### Records for processing

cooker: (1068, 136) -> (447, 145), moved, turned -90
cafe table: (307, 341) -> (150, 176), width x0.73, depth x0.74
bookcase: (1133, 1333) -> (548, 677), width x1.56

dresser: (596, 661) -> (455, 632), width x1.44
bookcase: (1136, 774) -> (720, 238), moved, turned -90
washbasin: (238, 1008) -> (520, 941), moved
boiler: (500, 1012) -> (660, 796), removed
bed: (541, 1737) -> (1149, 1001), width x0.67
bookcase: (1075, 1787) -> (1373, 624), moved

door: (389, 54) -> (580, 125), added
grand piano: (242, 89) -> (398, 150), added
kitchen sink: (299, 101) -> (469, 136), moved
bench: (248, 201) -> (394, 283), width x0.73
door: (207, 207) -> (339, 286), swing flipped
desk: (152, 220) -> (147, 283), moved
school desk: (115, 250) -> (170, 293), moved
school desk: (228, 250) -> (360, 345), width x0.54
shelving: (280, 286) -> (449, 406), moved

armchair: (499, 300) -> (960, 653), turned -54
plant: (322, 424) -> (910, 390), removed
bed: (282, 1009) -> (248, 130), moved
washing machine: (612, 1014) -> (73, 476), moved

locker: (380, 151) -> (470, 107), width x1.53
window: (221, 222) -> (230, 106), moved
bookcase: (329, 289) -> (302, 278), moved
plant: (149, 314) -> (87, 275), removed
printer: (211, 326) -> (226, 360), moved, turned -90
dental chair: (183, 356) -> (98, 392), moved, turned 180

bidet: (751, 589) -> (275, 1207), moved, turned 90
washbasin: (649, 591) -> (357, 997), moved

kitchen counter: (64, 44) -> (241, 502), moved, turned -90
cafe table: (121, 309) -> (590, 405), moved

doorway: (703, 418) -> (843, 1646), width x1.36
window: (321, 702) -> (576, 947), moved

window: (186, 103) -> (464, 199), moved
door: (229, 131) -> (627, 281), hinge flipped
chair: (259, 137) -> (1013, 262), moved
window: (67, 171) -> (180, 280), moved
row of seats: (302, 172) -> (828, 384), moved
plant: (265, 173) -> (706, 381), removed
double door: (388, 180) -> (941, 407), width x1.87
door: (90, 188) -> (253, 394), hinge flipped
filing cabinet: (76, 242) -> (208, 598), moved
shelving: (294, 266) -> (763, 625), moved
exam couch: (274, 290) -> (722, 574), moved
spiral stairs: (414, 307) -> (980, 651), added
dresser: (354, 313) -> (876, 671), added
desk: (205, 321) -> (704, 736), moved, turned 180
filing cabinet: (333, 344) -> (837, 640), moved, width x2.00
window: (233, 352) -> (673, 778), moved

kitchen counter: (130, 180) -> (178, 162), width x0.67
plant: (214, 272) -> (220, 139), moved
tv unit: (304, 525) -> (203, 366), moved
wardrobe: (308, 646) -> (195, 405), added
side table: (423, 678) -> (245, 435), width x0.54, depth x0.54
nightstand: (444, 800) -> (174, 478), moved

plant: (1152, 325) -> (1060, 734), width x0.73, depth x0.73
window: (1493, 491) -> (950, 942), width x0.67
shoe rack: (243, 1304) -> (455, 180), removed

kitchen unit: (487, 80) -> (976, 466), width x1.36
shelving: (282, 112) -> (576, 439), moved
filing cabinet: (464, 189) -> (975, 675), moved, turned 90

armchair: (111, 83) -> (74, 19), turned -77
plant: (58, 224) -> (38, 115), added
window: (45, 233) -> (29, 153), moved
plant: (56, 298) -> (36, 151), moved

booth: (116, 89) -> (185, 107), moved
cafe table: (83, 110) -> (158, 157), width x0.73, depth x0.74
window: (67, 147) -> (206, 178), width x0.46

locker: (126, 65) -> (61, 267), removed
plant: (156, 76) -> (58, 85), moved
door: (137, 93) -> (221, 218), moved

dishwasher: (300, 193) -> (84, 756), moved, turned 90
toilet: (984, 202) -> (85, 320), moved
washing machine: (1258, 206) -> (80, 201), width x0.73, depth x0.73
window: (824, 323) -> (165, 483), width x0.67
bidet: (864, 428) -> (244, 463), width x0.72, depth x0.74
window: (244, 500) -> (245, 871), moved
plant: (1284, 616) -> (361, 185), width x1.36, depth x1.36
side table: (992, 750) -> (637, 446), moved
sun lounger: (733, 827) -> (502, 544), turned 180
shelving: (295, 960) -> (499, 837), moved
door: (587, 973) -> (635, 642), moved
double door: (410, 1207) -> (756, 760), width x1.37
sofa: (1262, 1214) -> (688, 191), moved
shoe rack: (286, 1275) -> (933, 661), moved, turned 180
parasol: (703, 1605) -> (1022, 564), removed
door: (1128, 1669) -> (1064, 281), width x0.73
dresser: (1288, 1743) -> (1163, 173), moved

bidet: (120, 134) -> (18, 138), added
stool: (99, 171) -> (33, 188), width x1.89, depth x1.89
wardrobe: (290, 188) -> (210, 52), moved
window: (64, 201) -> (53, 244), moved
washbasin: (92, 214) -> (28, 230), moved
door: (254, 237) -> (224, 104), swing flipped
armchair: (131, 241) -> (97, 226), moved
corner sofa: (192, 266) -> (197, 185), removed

### Assignment
Your answer should be the exact lines above from the one with "window: (45, 233) -> (29, 153), moved" through the one with "shoe rack: (286, 1275)", both included, and nothing besides.

### Answer box
window: (45, 233) -> (29, 153), moved
plant: (56, 298) -> (36, 151), moved

booth: (116, 89) -> (185, 107), moved
cafe table: (83, 110) -> (158, 157), width x0.73, depth x0.74
window: (67, 147) -> (206, 178), width x0.46

locker: (126, 65) -> (61, 267), removed
plant: (156, 76) -> (58, 85), moved
door: (137, 93) -> (221, 218), moved

dishwasher: (300, 193) -> (84, 756), moved, turned 90
toilet: (984, 202) -> (85, 320), moved
washing machine: (1258, 206) -> (80, 201), width x0.73, depth x0.73
window: (824, 323) -> (165, 483), width x0.67
bidet: (864, 428) -> (244, 463), width x0.72, depth x0.74
window: (244, 500) -> (245, 871), moved
plant: (1284, 616) -> (361, 185), width x1.36, depth x1.36
side table: (992, 750) -> (637, 446), moved
sun lounger: (733, 827) -> (502, 544), turned 180
shelving: (295, 960) -> (499, 837), moved
door: (587, 973) -> (635, 642), moved
double door: (410, 1207) -> (756, 760), width x1.37
sofa: (1262, 1214) -> (688, 191), moved
shoe rack: (286, 1275) -> (933, 661), moved, turned 180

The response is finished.